Shape transformation data:
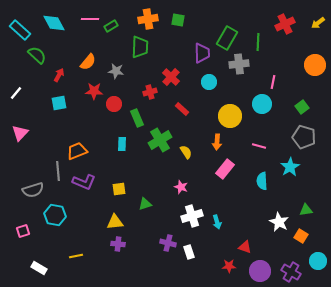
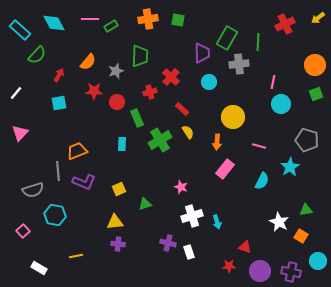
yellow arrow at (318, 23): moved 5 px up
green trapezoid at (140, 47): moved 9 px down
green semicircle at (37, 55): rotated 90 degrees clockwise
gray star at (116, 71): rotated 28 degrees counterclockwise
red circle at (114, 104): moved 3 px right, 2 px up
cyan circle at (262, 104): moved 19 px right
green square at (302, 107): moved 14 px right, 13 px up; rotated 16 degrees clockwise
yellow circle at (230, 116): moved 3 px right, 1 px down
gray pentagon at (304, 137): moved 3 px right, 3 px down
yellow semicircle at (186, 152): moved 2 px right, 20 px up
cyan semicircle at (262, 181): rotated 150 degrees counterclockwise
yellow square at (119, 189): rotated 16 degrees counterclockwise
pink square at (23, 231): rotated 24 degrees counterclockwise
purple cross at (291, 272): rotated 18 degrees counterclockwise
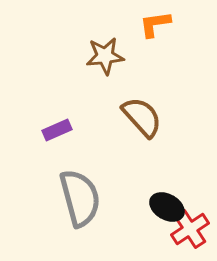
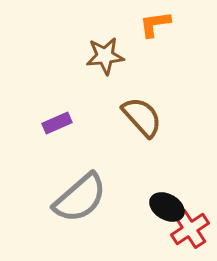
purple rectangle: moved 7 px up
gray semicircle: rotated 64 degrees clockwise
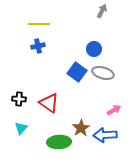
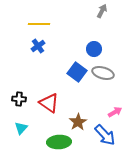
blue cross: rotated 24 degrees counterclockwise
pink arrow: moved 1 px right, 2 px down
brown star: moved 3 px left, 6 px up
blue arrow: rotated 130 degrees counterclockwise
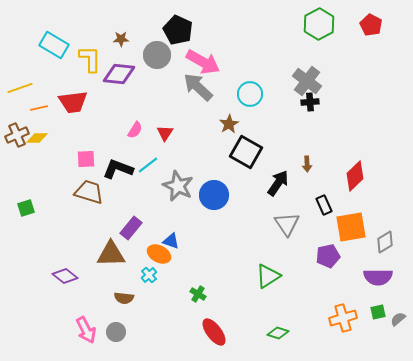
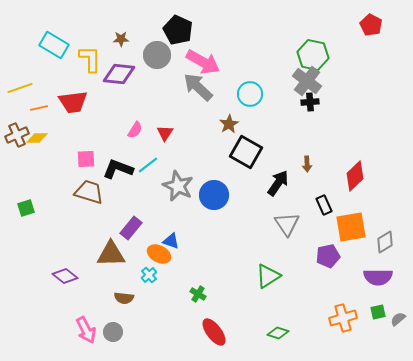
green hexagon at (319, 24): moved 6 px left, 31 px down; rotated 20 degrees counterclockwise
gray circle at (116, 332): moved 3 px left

-- What this task involves --
Your answer should consist of each line above in which "degrees" appears.

-- Written answer --
green semicircle at (37, 55): rotated 90 degrees clockwise
gray star at (116, 71): rotated 28 degrees counterclockwise
green square at (302, 107): moved 14 px right, 13 px up; rotated 16 degrees clockwise
cyan semicircle at (262, 181): rotated 150 degrees counterclockwise
yellow square at (119, 189): rotated 16 degrees counterclockwise
pink square at (23, 231): rotated 24 degrees counterclockwise
purple cross at (291, 272): rotated 18 degrees counterclockwise
gray semicircle: rotated 64 degrees clockwise
blue cross: rotated 24 degrees counterclockwise
blue arrow: rotated 130 degrees counterclockwise
green hexagon at (319, 24): moved 6 px left, 31 px down; rotated 20 degrees counterclockwise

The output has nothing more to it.